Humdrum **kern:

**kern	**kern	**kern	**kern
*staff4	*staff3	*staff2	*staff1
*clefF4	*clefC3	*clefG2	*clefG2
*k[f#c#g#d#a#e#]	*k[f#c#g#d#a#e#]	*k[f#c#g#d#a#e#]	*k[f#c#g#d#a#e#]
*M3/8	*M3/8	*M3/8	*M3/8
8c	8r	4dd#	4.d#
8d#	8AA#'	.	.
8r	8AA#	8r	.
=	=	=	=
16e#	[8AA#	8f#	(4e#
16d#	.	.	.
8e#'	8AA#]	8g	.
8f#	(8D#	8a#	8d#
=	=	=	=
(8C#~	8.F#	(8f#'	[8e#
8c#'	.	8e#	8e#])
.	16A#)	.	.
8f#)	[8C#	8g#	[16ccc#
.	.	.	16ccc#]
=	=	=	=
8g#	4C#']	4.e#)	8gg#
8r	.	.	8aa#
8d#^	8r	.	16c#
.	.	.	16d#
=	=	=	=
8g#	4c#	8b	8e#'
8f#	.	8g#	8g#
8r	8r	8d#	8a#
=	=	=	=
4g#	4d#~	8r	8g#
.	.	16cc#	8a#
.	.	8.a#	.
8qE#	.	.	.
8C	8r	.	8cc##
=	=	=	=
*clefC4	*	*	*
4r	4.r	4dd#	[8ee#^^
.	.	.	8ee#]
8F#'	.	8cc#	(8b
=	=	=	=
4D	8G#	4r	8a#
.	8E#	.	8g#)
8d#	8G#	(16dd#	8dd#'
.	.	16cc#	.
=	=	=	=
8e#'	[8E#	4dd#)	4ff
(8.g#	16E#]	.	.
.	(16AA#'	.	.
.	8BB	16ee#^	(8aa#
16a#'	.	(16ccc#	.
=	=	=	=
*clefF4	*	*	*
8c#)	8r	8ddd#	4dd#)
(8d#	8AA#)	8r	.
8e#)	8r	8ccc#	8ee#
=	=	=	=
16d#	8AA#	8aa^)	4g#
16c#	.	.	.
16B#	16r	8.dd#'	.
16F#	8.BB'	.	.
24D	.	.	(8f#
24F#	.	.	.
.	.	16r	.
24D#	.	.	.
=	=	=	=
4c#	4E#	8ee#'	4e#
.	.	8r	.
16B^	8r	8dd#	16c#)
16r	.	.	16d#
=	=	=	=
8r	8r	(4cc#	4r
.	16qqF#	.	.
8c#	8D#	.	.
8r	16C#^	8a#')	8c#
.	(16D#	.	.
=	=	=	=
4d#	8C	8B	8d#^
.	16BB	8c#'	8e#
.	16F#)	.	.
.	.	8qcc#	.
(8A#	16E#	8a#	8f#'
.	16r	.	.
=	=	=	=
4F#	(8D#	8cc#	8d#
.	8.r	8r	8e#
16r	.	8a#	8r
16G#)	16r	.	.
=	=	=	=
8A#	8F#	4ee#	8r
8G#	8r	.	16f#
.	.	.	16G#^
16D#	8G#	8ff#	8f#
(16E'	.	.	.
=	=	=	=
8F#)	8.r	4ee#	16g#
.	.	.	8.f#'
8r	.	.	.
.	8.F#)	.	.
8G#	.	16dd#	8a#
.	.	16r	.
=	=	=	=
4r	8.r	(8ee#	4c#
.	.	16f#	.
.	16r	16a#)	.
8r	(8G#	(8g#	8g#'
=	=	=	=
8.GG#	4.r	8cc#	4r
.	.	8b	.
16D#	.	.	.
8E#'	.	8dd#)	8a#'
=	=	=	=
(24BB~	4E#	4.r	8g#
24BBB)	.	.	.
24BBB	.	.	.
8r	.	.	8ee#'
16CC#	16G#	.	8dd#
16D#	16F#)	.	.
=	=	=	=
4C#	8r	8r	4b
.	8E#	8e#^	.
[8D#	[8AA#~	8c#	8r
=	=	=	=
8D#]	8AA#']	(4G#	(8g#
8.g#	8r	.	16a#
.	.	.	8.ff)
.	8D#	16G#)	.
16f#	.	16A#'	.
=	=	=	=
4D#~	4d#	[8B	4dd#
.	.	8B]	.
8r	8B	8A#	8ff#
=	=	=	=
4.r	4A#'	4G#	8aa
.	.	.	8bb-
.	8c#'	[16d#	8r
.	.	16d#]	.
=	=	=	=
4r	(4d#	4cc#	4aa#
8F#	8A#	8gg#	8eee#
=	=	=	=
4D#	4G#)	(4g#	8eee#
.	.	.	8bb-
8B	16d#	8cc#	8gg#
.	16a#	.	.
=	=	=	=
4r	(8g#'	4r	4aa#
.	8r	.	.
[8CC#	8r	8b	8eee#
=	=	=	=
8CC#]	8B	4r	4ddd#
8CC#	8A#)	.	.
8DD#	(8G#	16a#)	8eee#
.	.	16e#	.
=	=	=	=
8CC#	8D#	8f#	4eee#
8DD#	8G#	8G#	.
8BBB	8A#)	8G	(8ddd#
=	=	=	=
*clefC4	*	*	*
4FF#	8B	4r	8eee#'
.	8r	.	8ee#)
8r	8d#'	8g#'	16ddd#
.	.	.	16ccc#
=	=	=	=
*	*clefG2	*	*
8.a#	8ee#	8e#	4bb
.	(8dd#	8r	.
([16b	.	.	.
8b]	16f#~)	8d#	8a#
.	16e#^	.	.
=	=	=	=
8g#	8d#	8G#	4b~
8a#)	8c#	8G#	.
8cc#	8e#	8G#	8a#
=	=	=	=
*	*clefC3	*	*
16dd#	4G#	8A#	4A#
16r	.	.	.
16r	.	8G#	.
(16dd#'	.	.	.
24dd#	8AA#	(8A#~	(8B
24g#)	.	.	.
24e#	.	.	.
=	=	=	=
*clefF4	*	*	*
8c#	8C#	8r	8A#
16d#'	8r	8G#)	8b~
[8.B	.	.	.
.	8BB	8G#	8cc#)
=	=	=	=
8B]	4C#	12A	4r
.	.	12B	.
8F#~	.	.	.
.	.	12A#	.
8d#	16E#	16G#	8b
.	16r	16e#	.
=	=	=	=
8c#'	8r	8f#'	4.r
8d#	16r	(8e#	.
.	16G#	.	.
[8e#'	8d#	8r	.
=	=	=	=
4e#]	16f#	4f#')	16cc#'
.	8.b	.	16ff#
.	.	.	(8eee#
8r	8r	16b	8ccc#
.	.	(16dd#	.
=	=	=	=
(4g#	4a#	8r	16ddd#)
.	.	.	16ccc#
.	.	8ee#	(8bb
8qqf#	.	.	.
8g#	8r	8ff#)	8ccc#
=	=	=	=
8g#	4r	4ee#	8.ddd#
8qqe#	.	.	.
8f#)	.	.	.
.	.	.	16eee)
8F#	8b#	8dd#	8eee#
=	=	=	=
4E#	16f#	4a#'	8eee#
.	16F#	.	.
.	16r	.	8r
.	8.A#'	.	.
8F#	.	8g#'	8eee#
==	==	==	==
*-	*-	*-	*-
^^^^^^^^
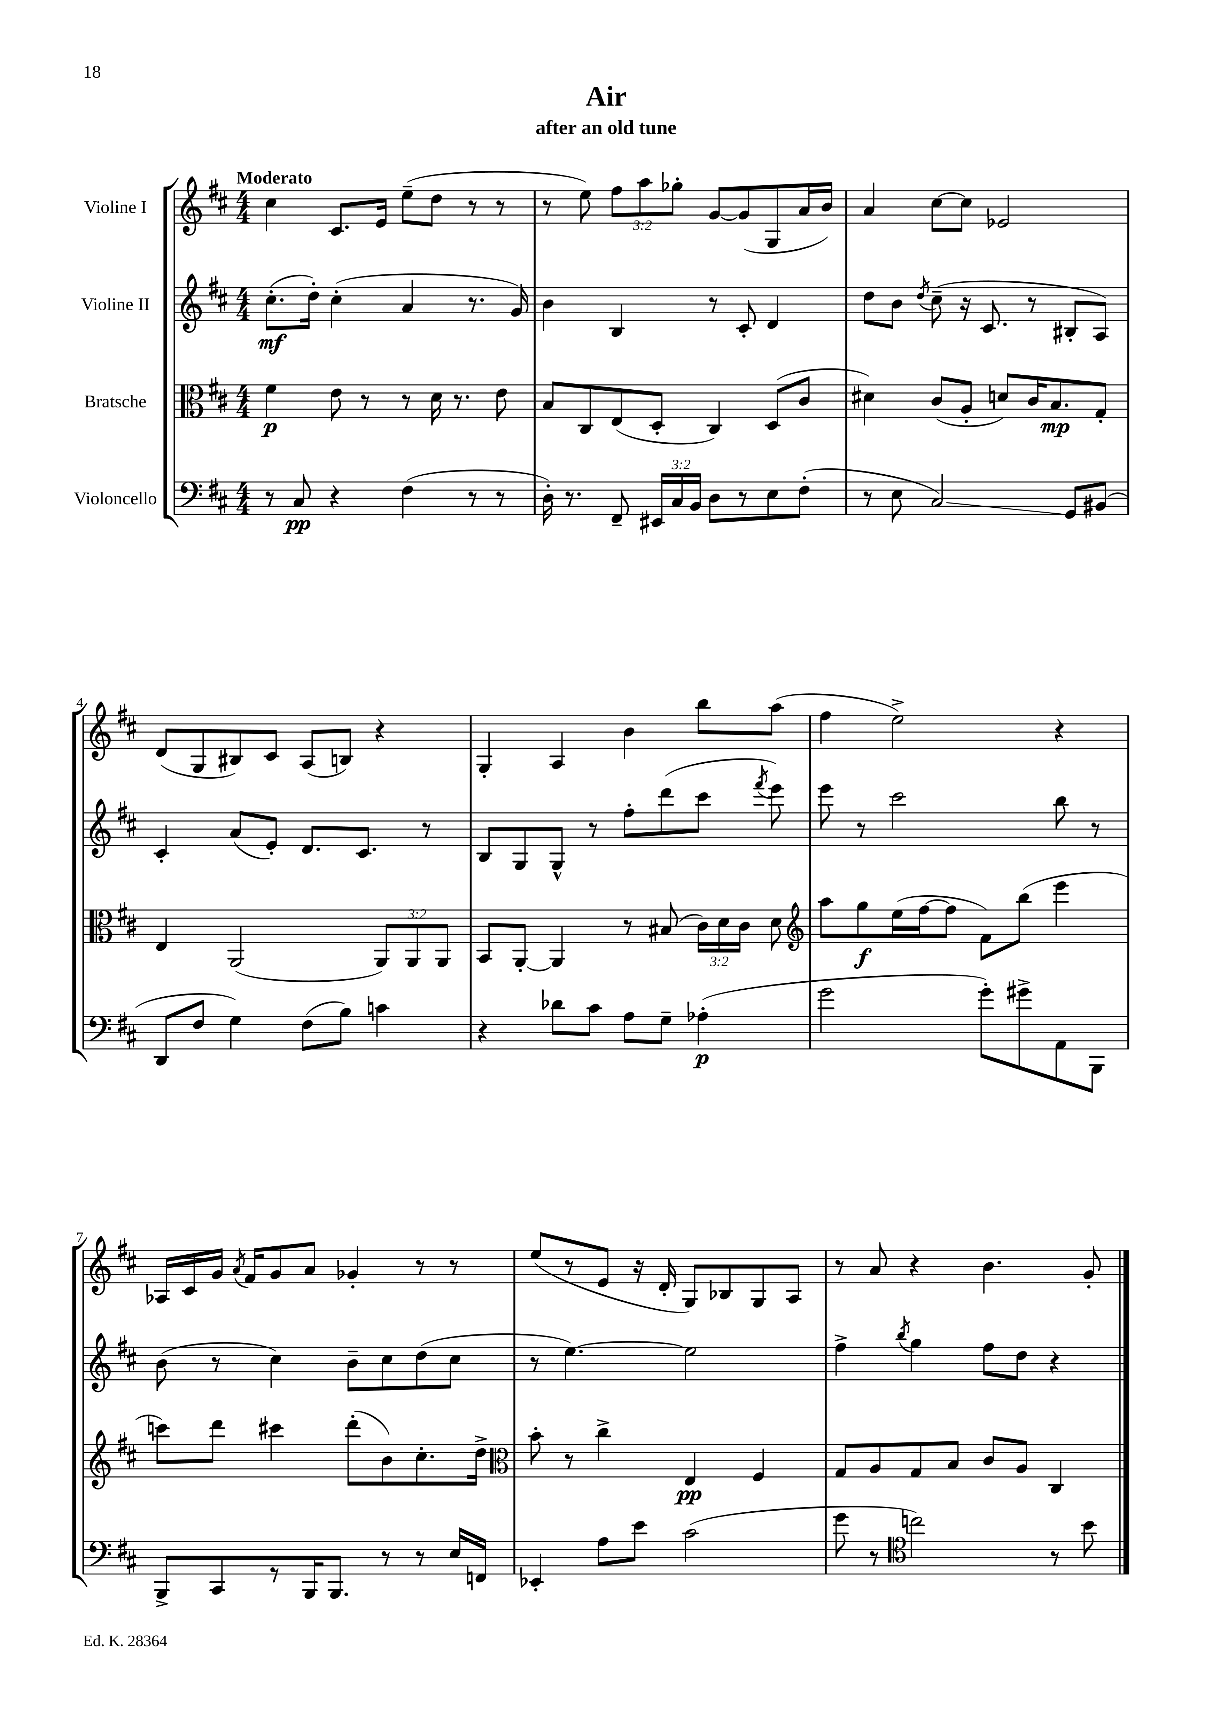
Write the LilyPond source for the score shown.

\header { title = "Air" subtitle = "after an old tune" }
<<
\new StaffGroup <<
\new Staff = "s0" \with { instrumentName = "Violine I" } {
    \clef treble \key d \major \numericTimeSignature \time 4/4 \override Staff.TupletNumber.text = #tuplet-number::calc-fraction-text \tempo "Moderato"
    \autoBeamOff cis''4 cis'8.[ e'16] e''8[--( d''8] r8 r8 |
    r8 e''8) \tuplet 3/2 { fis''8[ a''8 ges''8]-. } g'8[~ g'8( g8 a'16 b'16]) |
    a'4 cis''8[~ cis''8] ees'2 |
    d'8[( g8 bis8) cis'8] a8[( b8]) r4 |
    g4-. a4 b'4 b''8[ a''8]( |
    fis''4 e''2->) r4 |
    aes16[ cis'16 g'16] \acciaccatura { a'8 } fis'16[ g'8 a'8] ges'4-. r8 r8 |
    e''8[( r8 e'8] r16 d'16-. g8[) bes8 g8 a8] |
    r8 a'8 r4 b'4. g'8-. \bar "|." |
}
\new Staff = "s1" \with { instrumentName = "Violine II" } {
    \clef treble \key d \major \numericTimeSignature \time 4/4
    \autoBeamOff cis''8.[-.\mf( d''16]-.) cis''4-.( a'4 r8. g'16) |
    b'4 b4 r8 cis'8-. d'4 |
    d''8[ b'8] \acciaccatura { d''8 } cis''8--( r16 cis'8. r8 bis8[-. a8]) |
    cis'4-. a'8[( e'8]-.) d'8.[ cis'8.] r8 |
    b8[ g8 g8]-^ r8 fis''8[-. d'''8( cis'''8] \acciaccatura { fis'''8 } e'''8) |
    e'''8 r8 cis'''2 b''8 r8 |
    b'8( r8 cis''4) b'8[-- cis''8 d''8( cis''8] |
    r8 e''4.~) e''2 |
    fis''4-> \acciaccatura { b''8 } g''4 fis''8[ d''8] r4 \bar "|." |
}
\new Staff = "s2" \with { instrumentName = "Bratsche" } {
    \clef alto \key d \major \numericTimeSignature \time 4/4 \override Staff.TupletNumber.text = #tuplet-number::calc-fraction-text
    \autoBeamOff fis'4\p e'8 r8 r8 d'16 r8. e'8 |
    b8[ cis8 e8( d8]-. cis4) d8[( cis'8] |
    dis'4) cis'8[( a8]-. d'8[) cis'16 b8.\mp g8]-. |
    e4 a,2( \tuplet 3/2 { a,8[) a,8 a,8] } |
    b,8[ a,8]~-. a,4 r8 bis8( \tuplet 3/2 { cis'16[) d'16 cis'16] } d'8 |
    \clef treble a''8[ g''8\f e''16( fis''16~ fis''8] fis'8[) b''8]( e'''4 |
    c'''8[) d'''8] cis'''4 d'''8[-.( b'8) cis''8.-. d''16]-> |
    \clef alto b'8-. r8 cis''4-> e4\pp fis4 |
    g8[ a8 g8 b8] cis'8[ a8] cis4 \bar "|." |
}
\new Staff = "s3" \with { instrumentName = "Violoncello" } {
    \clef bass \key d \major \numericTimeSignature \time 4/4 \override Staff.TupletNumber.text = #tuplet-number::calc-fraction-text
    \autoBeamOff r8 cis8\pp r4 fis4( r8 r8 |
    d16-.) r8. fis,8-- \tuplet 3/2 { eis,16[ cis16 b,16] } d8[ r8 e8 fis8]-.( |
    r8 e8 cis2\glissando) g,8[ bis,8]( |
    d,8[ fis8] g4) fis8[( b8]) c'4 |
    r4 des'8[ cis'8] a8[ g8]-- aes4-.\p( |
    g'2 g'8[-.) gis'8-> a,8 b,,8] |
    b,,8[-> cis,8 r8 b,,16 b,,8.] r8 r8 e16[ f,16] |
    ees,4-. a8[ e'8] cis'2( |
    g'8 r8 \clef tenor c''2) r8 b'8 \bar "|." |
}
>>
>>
^^^^^^^^
Find each line in the listing above that contains the string "numericTimeSignature" and copy all of those lines in full.

    \clef treble \key d \major \numericTimeSignature \time 4/4 \override Staff.TupletNumber.text = #tuplet-number::calc-fraction-text \tempo "Moderato"
    \clef treble \key d \major \numericTimeSignature \time 4/4
    \clef alto \key d \major \numericTimeSignature \time 4/4 \override Staff.TupletNumber.text = #tuplet-number::calc-fraction-text
    \clef bass \key d \major \numericTimeSignature \time 4/4 \override Staff.TupletNumber.text = #tuplet-number::calc-fraction-text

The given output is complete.